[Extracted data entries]
▶

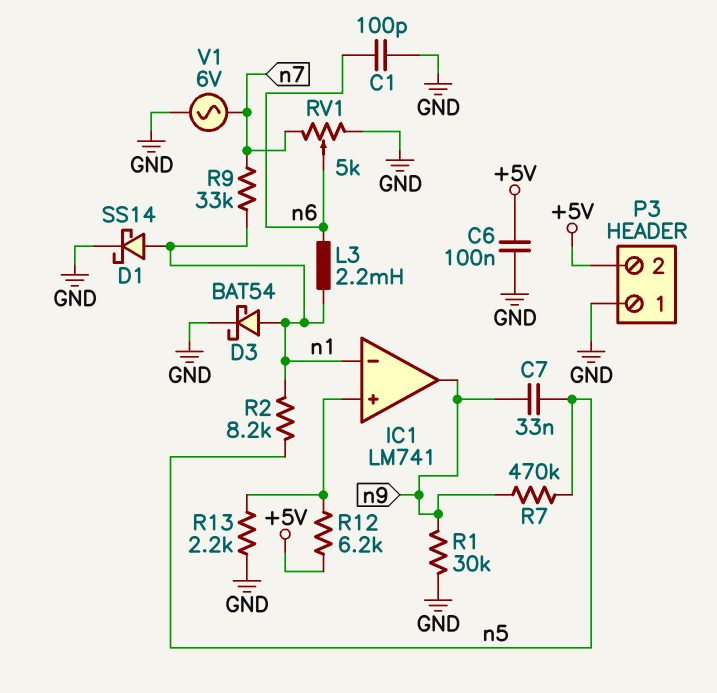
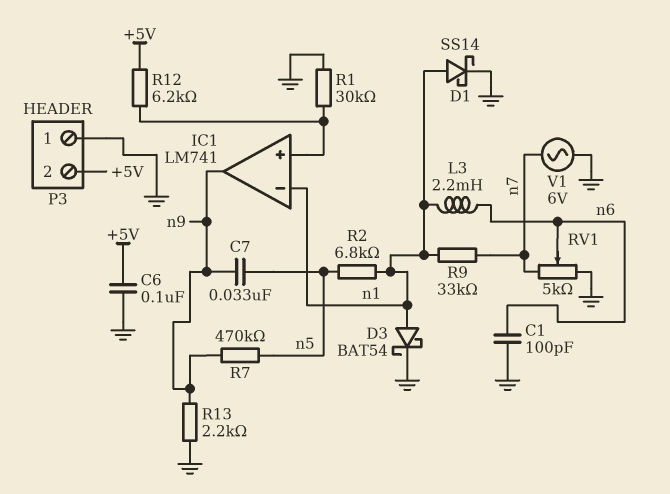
R1: 30k (GND, n9) -> 30k (GND, IC1/in+)
R2: 8.2k (n1, n5) -> 6.8k (n1, n5)
R13: 2.2k (GND, IC1/in+) -> 2.2k (GND, n9)

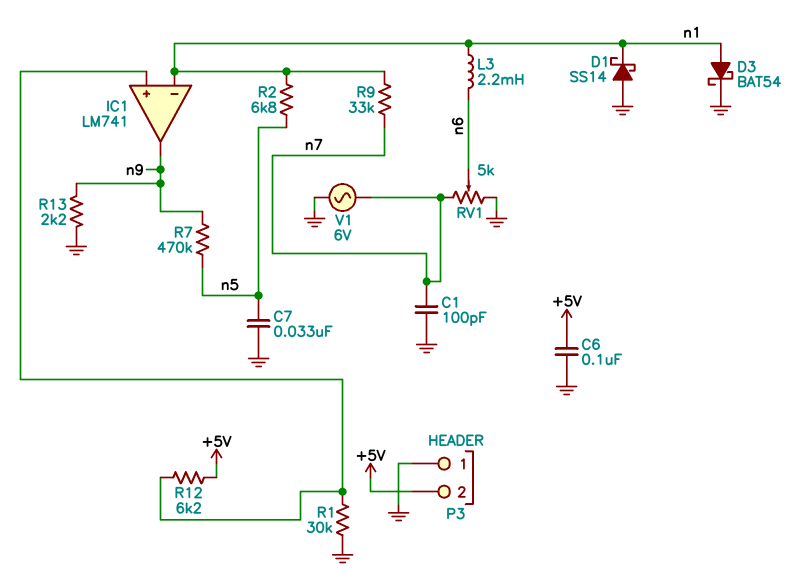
C1: 100pF (GND, n6) -> 100pF (GND, n7)
C7: 33nF (n5, n9) -> 33nF (GND, n5)
D1: schottky SS14 (A n1, K GND) -> schottky SS14 (A GND, K n1)

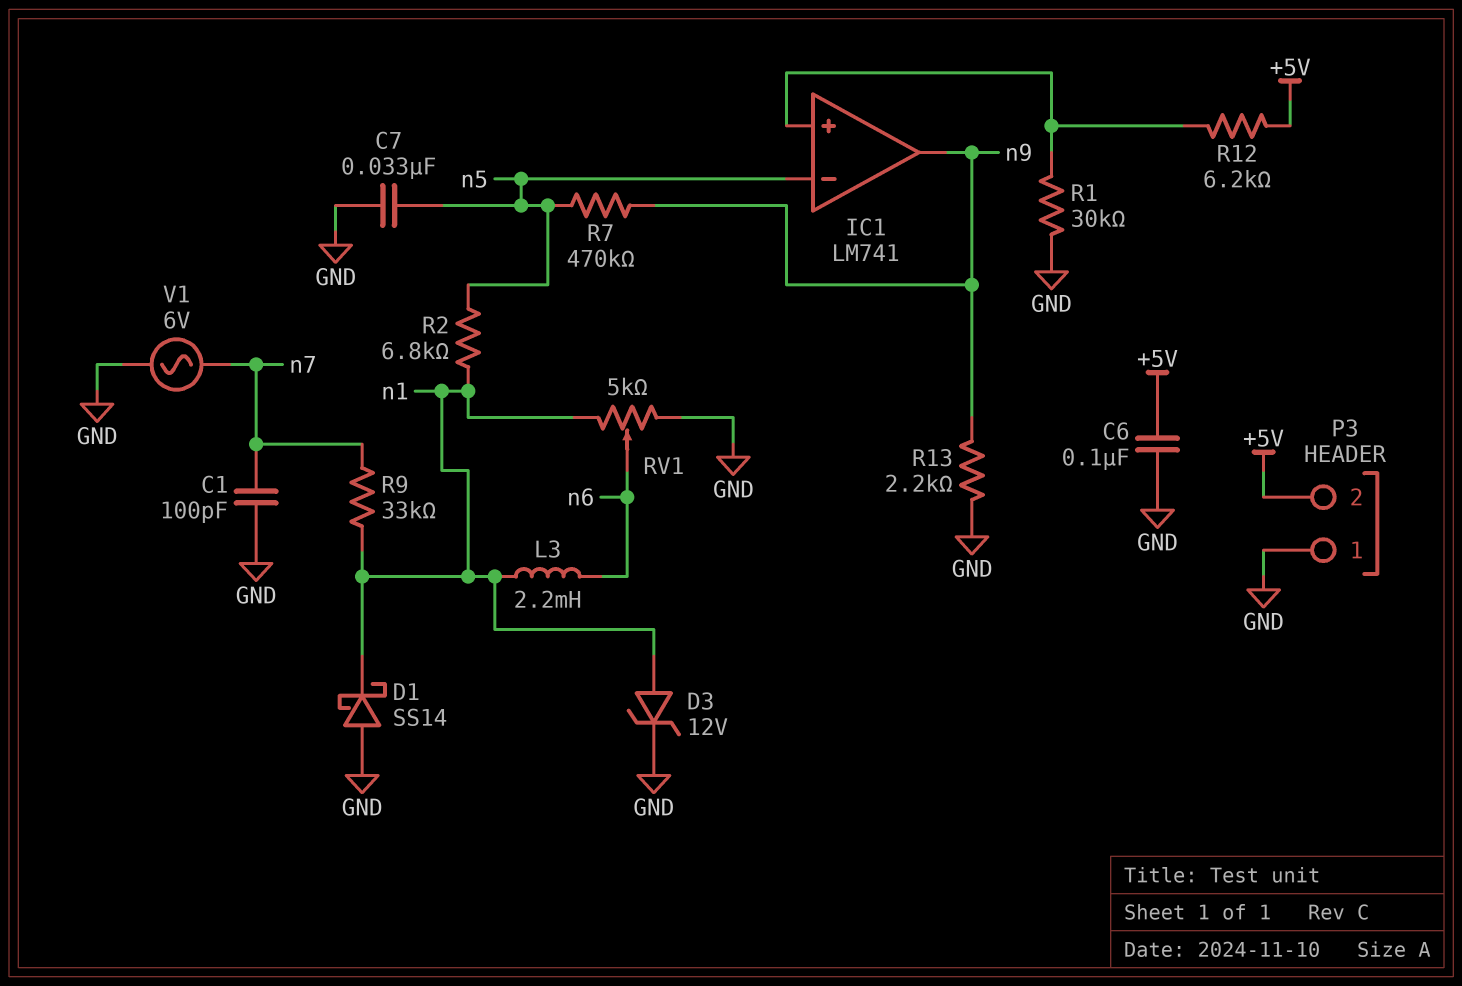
D3: schottky BAT54 (A n1, K GND) -> zener 12V (A n1, K GND)
IC1 pin in-: n1 -> n5
RV1: 5k (GND, n7, wiper n6) -> 5k (GND, n1, wiper n6)

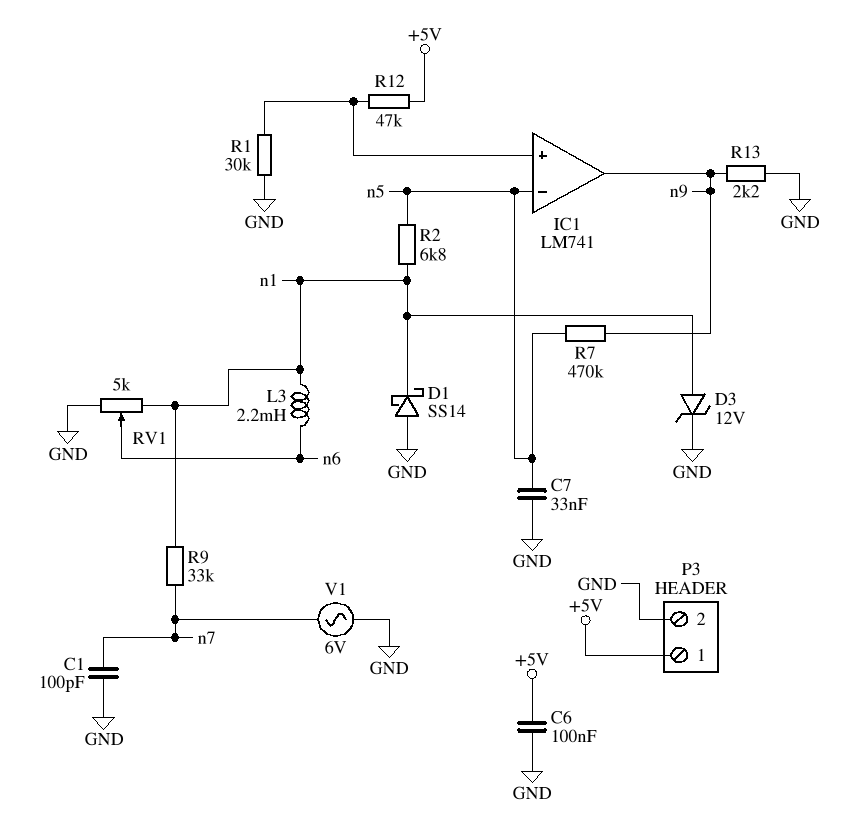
P3 pin 1: GND -> +5V
P3 pin 2: +5V -> GND
R12: 6.2k (+5V, IC1/in+) -> 47k (+5V, IC1/in+)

◀

### Instructions for the task
Output the records verbatim, every one of them, and keep the pictures out.

### Result
R1: 30k (GND, n9) -> 30k (GND, IC1/in+)
R2: 8.2k (n1, n5) -> 6.8k (n1, n5)
R13: 2.2k (GND, IC1/in+) -> 2.2k (GND, n9)

C1: 100pF (GND, n6) -> 100pF (GND, n7)
C7: 33nF (n5, n9) -> 33nF (GND, n5)
D1: schottky SS14 (A n1, K GND) -> schottky SS14 (A GND, K n1)

D3: schottky BAT54 (A n1, K GND) -> zener 12V (A n1, K GND)
IC1 pin in-: n1 -> n5
RV1: 5k (GND, n7, wiper n6) -> 5k (GND, n1, wiper n6)

P3 pin 1: GND -> +5V
P3 pin 2: +5V -> GND
R12: 6.2k (+5V, IC1/in+) -> 47k (+5V, IC1/in+)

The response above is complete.